> Description of the task
Everything in the listing below needs to be retyped exactly.

> Records supplied
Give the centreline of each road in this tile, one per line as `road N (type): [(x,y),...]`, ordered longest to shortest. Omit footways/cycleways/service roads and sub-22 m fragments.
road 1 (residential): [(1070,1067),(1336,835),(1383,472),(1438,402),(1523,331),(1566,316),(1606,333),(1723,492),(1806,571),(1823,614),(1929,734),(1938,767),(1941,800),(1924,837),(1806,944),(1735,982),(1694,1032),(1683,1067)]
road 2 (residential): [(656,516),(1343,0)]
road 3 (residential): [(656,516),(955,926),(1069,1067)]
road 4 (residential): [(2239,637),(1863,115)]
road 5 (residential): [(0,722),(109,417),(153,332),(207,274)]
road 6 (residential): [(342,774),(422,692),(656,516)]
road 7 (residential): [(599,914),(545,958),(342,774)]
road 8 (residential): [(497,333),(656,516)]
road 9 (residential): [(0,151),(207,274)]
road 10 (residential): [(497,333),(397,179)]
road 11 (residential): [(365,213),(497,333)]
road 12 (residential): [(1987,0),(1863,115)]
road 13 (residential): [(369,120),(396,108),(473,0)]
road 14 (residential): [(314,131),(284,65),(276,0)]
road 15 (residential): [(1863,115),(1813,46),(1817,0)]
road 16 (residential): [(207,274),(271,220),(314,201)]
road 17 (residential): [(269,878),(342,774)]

> Written answer
Give the centreline of each road in this tile, one per line as `road N (type): [(x,y),...]`, ordered longest to shortest. Omit footways/cycleways/service roads and sub-22 m fragments.
road 1 (residential): [(1070,1067),(1336,835),(1383,472),(1438,402),(1523,331),(1566,316),(1606,333),(1723,492),(1806,571),(1823,614),(1929,734),(1938,767),(1941,800),(1924,837),(1806,944),(1735,982),(1694,1032),(1683,1067)]
road 2 (residential): [(656,516),(1343,0)]
road 3 (residential): [(656,516),(955,926),(1069,1067)]
road 4 (residential): [(2239,637),(1863,115)]
road 5 (residential): [(0,722),(109,417),(153,332),(207,274)]
road 6 (residential): [(342,774),(422,692),(656,516)]
road 7 (residential): [(599,914),(545,958),(342,774)]
road 8 (residential): [(497,333),(656,516)]
road 9 (residential): [(0,151),(207,274)]
road 10 (residential): [(497,333),(397,179)]
road 11 (residential): [(365,213),(497,333)]
road 12 (residential): [(1987,0),(1863,115)]
road 13 (residential): [(369,120),(396,108),(473,0)]
road 14 (residential): [(314,131),(284,65),(276,0)]
road 15 (residential): [(1863,115),(1813,46),(1817,0)]
road 16 (residential): [(207,274),(271,220),(314,201)]
road 17 (residential): [(269,878),(342,774)]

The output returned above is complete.